> **Work order**
Search the records below for the word "schottky" and show every line where it occurs.

> **Data for this exercise**
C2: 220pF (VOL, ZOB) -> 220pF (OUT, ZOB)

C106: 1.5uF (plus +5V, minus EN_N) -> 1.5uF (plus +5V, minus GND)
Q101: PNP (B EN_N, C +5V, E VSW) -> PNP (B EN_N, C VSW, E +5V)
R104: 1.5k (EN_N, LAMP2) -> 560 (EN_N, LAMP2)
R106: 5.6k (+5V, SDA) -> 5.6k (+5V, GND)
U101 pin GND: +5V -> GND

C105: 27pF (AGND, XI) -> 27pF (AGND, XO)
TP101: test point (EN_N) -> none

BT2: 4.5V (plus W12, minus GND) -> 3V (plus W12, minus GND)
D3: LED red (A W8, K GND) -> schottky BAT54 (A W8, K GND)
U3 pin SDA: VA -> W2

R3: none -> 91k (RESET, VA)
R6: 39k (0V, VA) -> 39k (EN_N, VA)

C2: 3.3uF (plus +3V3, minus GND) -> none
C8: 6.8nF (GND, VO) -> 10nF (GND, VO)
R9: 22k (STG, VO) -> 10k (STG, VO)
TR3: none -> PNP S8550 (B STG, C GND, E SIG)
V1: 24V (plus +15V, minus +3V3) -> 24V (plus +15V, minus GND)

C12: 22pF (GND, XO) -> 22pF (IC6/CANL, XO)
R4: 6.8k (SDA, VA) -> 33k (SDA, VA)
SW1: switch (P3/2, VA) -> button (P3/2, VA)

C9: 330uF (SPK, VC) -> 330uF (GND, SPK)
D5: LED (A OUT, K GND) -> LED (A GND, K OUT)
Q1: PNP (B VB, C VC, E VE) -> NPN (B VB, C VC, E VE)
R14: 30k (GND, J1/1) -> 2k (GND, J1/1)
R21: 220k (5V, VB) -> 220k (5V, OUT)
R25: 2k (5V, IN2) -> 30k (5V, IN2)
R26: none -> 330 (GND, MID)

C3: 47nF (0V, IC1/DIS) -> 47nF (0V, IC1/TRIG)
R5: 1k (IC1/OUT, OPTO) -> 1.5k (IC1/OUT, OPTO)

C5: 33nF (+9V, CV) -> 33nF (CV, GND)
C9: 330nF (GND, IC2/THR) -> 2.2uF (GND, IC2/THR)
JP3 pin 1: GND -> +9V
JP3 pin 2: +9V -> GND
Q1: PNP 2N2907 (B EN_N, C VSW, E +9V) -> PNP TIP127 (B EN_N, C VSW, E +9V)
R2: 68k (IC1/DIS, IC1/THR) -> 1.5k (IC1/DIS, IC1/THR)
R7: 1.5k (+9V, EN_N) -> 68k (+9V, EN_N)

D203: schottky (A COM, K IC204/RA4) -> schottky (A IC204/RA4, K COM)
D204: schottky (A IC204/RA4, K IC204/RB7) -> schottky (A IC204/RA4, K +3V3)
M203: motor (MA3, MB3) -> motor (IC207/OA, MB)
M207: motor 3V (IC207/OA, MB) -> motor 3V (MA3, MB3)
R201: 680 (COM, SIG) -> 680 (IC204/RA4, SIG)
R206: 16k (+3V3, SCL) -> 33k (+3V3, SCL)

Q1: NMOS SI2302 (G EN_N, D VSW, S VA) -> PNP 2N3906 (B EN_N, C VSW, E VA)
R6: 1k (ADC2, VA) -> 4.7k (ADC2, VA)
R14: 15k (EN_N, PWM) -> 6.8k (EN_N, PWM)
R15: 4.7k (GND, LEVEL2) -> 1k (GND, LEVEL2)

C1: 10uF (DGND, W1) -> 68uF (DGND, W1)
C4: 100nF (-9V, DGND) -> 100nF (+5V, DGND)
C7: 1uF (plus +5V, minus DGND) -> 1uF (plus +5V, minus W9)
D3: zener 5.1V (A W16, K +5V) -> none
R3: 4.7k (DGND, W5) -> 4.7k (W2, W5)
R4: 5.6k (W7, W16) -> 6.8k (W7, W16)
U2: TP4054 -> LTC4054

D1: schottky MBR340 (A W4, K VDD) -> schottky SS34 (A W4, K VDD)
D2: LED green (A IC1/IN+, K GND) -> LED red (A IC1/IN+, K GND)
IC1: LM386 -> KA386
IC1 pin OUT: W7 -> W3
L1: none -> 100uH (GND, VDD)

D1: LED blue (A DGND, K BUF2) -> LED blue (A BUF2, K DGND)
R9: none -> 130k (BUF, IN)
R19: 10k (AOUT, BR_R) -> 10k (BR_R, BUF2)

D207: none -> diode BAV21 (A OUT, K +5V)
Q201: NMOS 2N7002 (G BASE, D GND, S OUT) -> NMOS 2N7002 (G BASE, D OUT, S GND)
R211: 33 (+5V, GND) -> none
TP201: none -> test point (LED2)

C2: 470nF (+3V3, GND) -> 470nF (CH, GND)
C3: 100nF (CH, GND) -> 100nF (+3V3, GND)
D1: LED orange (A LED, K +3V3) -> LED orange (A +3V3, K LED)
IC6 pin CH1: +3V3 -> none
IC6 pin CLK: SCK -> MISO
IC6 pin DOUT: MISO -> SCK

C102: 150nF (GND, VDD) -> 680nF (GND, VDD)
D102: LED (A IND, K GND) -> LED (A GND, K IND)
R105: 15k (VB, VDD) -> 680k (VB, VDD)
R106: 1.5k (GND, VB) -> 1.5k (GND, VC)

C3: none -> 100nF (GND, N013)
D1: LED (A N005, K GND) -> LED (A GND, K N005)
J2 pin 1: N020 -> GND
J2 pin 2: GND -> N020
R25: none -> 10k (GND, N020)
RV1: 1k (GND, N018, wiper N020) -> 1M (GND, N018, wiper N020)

> **Answer area**
D3: LED red (A W8, K GND) -> schottky BAT54 (A W8, K GND)
D203: schottky (A COM, K IC204/RA4) -> schottky (A IC204/RA4, K COM)
D204: schottky (A IC204/RA4, K IC204/RB7) -> schottky (A IC204/RA4, K +3V3)
D1: schottky MBR340 (A W4, K VDD) -> schottky SS34 (A W4, K VDD)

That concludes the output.